• **Problem to work on**:
State the number of lines in these records that include the word "ECHO", and add nothing to it.
---------- Supplied material
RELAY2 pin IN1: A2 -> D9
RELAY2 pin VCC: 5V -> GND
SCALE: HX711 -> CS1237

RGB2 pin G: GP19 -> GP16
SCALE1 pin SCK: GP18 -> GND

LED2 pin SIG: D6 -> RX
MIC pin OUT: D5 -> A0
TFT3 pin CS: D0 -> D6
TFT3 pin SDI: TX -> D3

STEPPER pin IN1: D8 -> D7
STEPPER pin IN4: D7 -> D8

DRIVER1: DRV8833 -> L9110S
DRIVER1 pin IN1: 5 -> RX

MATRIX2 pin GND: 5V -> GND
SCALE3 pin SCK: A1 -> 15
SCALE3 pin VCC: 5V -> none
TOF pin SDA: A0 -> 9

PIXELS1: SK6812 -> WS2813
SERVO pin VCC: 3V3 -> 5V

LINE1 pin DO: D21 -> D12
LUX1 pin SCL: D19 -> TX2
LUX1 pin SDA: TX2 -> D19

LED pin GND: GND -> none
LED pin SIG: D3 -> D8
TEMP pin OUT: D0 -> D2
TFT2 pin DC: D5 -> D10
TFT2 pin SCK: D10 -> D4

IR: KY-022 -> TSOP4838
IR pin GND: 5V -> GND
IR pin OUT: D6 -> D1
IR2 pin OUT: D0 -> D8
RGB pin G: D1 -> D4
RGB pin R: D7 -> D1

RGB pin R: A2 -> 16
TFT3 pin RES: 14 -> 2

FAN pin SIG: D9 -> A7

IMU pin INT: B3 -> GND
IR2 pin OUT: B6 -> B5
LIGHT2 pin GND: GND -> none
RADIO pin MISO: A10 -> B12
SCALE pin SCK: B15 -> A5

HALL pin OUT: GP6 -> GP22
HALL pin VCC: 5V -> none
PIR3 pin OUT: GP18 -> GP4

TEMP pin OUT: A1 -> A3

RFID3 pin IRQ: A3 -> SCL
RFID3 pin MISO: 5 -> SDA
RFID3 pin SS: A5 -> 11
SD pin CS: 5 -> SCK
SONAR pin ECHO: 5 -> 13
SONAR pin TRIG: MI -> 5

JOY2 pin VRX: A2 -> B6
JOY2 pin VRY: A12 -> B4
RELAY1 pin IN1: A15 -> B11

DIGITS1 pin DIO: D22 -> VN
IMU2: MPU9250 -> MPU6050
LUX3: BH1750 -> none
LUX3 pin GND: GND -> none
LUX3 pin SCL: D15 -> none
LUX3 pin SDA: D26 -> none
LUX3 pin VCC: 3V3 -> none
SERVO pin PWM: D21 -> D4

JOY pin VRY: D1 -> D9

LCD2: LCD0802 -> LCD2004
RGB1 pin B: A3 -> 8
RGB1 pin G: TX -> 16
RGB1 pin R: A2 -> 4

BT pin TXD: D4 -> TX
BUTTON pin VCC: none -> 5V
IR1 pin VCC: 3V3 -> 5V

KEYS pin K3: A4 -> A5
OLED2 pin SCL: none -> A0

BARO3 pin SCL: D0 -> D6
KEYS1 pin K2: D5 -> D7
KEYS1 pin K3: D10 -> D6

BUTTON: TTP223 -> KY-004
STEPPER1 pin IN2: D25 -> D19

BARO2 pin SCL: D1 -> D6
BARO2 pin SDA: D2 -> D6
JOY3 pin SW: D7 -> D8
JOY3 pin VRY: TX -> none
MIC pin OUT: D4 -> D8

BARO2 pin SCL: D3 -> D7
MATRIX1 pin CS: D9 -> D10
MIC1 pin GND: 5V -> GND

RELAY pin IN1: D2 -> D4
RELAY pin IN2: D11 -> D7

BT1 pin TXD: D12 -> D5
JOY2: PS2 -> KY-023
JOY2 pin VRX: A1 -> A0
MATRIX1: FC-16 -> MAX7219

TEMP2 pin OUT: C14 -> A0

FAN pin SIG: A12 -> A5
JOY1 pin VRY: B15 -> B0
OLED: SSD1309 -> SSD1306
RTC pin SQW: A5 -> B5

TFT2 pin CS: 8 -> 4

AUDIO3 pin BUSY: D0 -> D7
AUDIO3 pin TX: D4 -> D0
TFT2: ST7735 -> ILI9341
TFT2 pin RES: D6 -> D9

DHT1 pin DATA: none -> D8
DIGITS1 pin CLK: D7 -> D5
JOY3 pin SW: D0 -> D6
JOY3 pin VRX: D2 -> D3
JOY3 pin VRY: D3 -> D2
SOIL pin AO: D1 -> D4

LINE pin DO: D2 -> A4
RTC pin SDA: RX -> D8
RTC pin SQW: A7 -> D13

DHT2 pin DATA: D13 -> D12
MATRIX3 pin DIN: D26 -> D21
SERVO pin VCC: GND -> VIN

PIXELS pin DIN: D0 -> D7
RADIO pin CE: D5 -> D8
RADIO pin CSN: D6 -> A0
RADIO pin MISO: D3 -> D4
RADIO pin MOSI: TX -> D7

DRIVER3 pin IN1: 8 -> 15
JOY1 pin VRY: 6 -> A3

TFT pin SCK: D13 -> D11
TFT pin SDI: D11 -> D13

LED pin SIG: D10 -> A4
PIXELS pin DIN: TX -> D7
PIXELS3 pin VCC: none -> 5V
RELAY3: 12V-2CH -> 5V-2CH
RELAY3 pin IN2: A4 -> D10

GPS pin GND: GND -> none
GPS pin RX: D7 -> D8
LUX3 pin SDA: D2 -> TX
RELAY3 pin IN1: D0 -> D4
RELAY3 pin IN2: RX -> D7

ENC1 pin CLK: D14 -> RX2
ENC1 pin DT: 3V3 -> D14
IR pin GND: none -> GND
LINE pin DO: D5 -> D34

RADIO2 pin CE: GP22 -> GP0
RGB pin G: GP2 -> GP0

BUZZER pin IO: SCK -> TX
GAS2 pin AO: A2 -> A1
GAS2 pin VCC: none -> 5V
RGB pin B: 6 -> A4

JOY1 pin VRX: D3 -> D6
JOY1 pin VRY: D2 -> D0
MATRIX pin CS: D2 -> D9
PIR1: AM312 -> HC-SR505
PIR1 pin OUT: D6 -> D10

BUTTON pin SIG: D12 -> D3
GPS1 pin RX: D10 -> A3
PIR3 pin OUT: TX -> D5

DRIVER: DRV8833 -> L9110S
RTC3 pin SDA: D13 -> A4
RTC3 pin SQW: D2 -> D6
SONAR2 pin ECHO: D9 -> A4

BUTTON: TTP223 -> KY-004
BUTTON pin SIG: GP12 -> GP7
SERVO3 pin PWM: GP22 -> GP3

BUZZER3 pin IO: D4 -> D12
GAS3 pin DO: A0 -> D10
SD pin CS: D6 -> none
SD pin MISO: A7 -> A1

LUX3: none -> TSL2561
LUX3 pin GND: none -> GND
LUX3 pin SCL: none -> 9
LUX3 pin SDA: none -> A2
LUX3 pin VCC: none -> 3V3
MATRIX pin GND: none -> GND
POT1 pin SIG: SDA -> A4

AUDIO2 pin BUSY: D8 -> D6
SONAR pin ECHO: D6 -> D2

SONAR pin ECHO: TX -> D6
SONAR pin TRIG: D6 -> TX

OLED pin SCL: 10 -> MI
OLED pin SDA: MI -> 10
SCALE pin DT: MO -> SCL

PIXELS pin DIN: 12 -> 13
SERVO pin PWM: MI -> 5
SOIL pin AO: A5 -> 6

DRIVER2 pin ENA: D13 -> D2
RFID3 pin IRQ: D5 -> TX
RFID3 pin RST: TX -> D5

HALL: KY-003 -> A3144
--------------------
• **Task result**:
4